# [Exercise objective]
Return the complete listing exactly as it reads, with each picture removed.

# [Provided records]
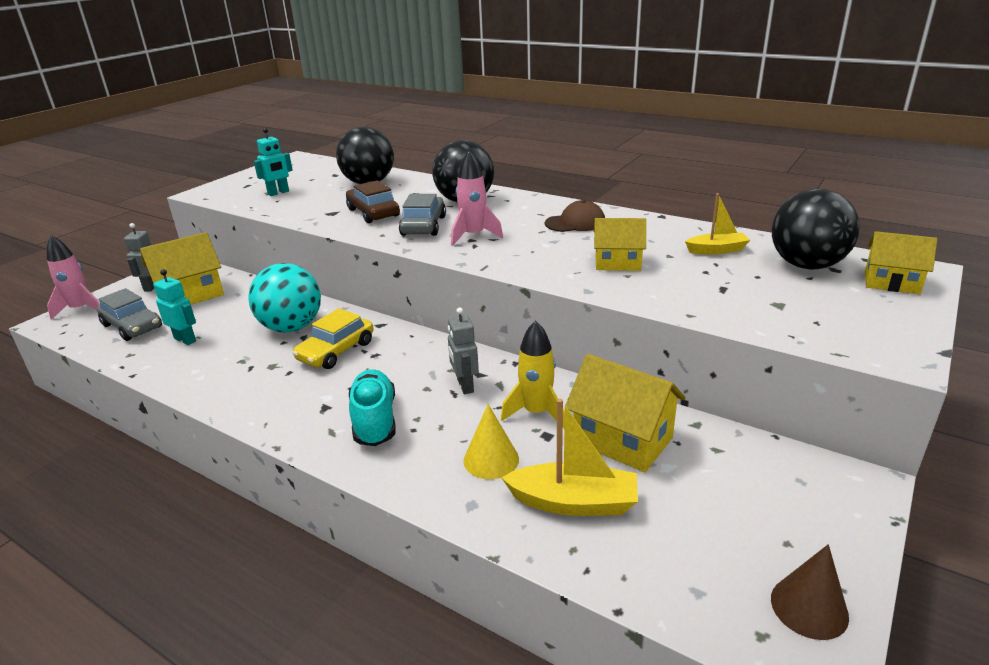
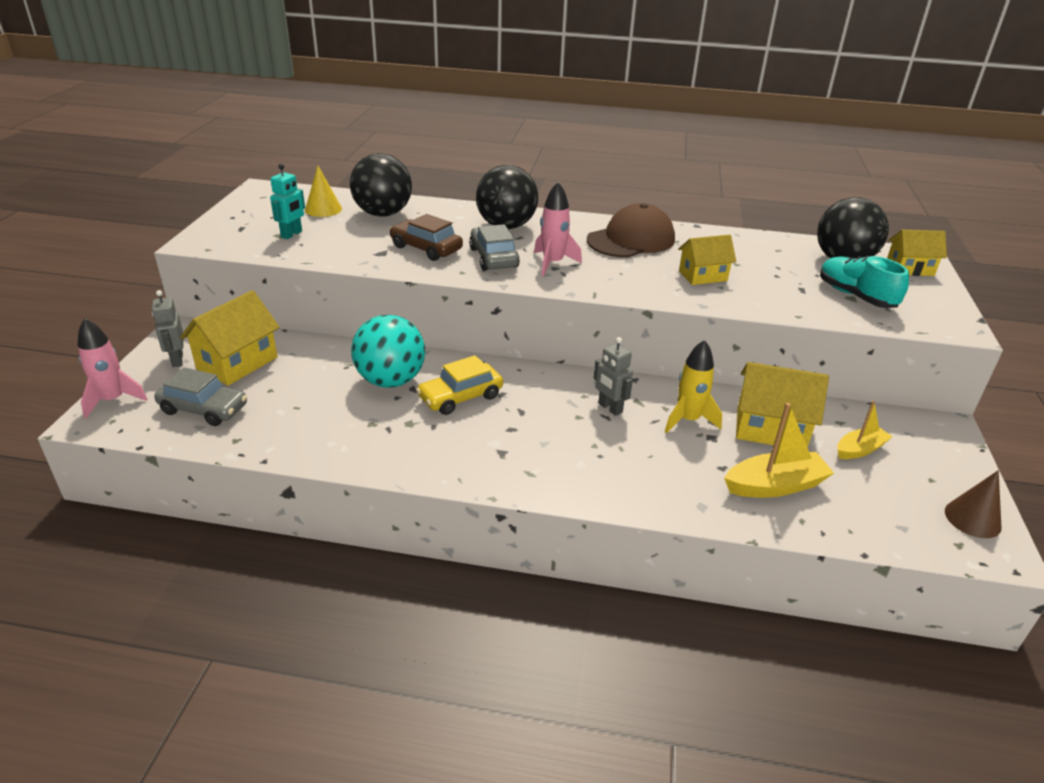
camera: 25 degrees left, 5 degrees up
(185, 340) = (285, 413): turquoise robot -> none
(336, 351) = (460, 397): yellow car -> yellow car turned 45 degrees clockwise
(374, 420) = (559, 455): turquoise shoe -> turquoise shoe (855, 296)
(491, 459) = (686, 467): yellow cone -> yellow cone (323, 209)
(575, 223) = (631, 240): brown cap -> brown cap, size x1.63
(717, 250) = (768, 254): yellow boat -> yellow boat (860, 449)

# [Your response]
camera: 25 degrees left, 5 degrees up
(185, 340) = (285, 413): turquoise robot -> none
(336, 351) = (460, 397): yellow car -> yellow car turned 45 degrees clockwise
(374, 420) = (559, 455): turquoise shoe -> turquoise shoe (855, 296)
(491, 459) = (686, 467): yellow cone -> yellow cone (323, 209)
(575, 223) = (631, 240): brown cap -> brown cap, size x1.63
(717, 250) = (768, 254): yellow boat -> yellow boat (860, 449)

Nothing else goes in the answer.